:: AVAILABLE RECORDS ::
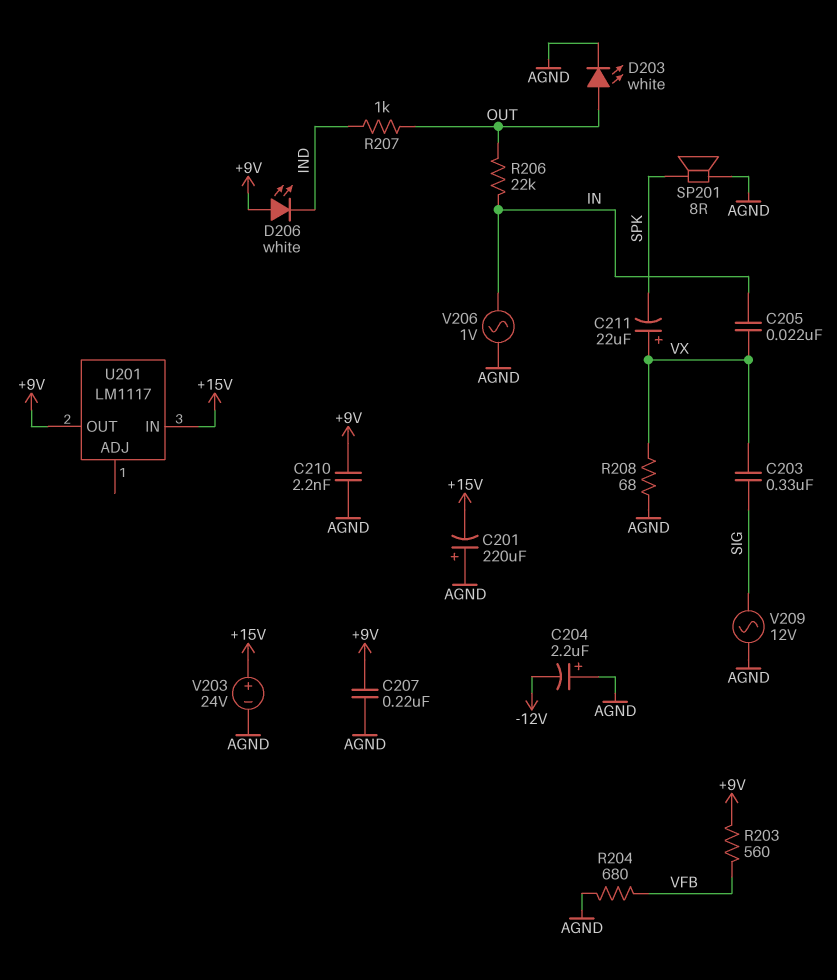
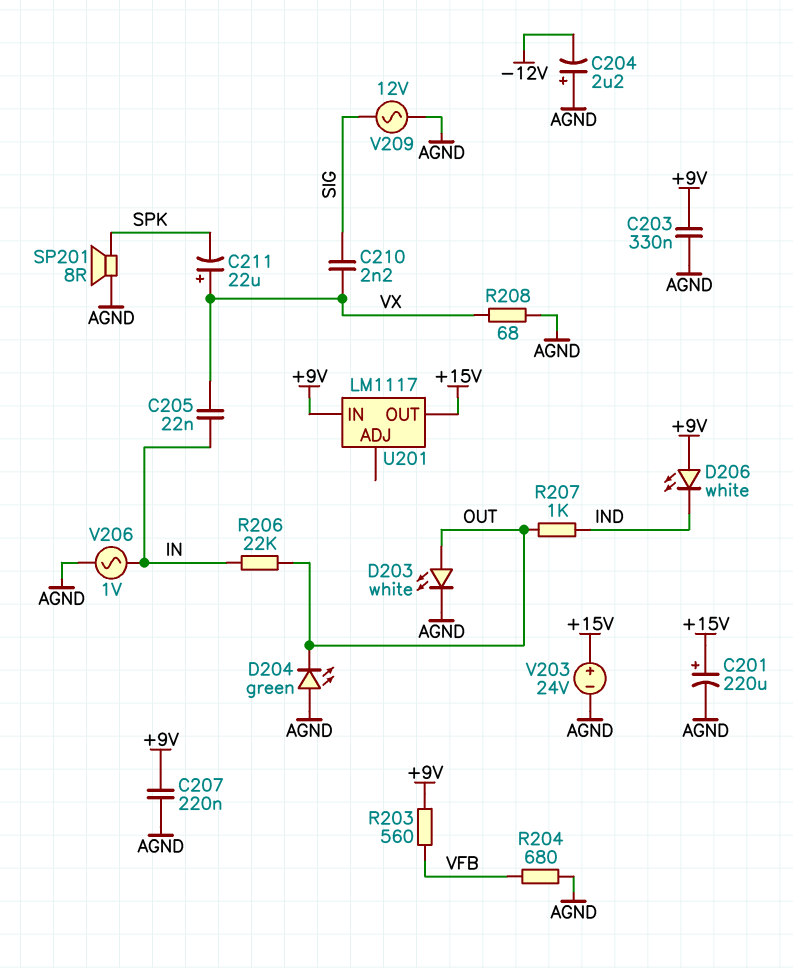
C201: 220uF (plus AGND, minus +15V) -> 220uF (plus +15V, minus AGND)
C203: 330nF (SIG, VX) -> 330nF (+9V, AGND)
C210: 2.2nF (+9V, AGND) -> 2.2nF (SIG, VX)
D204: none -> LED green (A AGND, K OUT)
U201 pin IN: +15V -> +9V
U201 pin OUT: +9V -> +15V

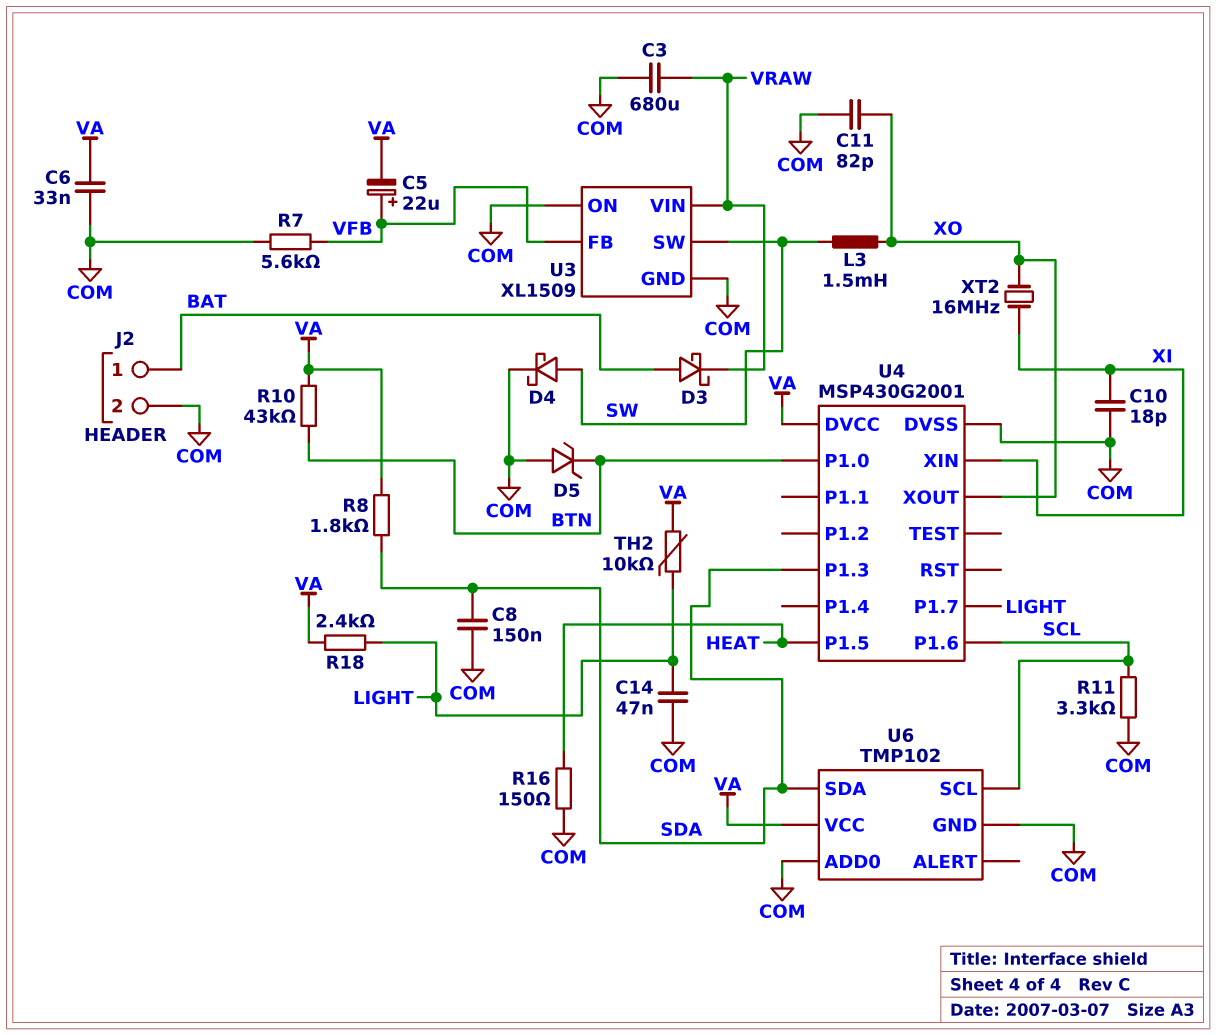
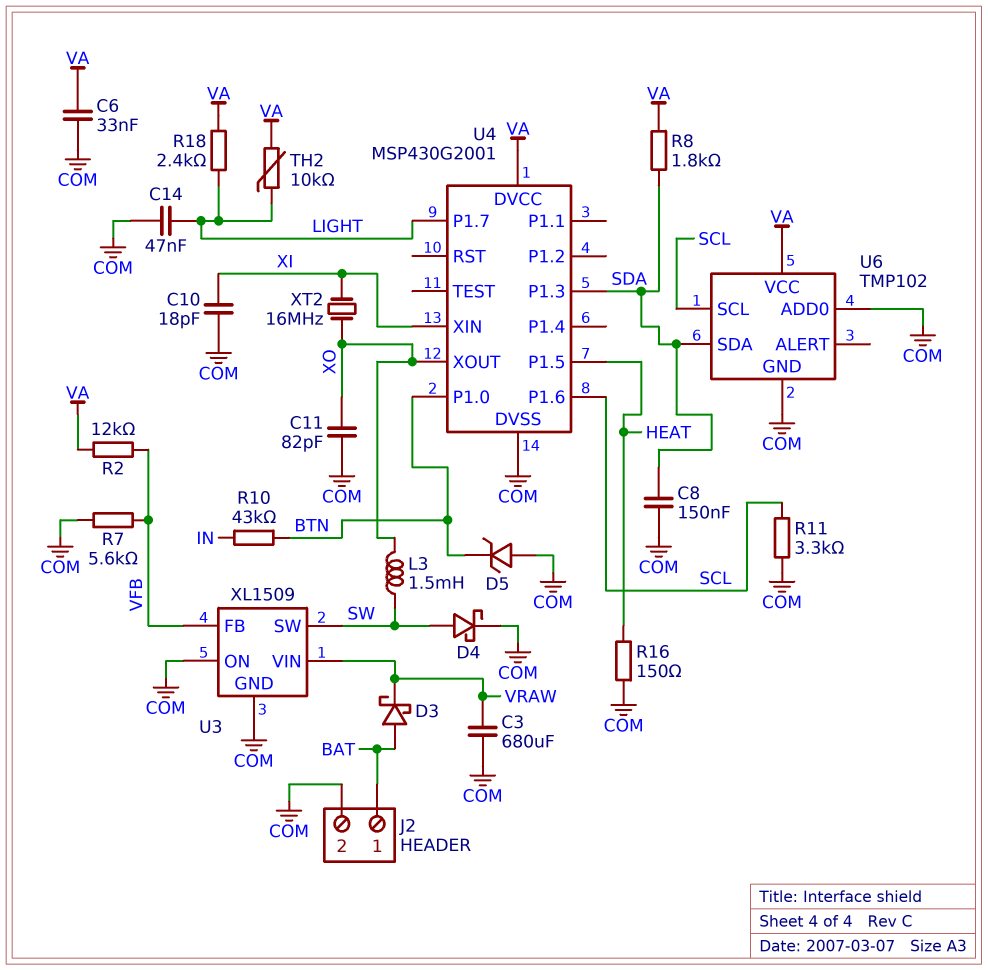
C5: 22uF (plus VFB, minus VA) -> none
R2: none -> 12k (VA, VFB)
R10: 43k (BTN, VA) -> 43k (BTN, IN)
:::
:: AVAILABLE RECORDS ::
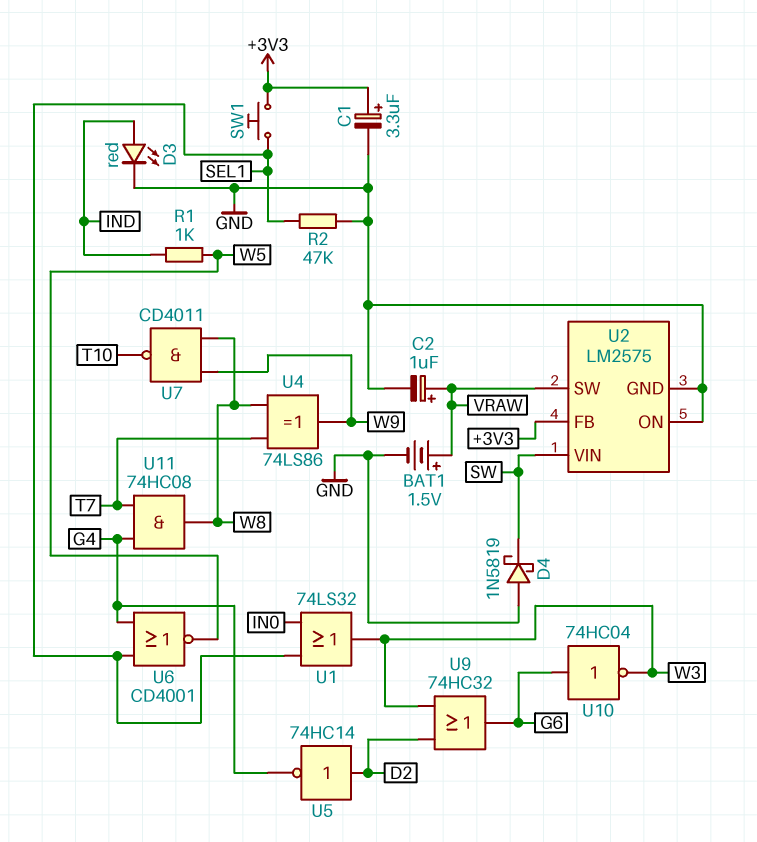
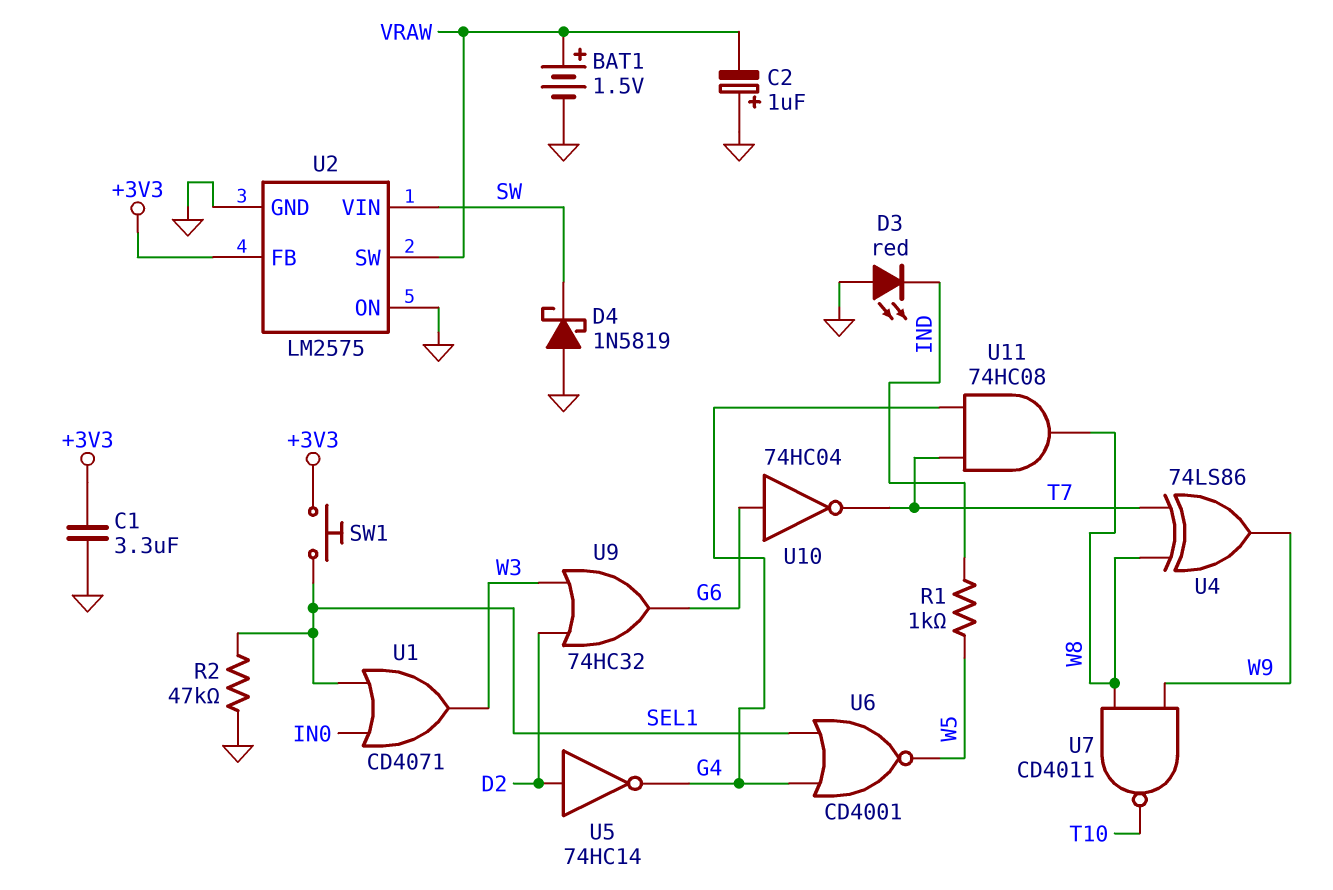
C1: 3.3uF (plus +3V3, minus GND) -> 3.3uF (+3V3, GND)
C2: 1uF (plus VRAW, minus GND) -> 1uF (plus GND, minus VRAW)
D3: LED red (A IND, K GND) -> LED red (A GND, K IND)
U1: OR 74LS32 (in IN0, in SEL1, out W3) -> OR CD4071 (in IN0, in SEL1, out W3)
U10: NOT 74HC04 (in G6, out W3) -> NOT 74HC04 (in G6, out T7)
:::
DIRECTIONS
In the listing above, locate the line containing "C2: 1uF (plus" and the line containing "U10: NOT 74HC04", then transcribe both and every line between them verbatim.

RESULT
C2: 1uF (plus VRAW, minus GND) -> 1uF (plus GND, minus VRAW)
D3: LED red (A IND, K GND) -> LED red (A GND, K IND)
U1: OR 74LS32 (in IN0, in SEL1, out W3) -> OR CD4071 (in IN0, in SEL1, out W3)
U10: NOT 74HC04 (in G6, out W3) -> NOT 74HC04 (in G6, out T7)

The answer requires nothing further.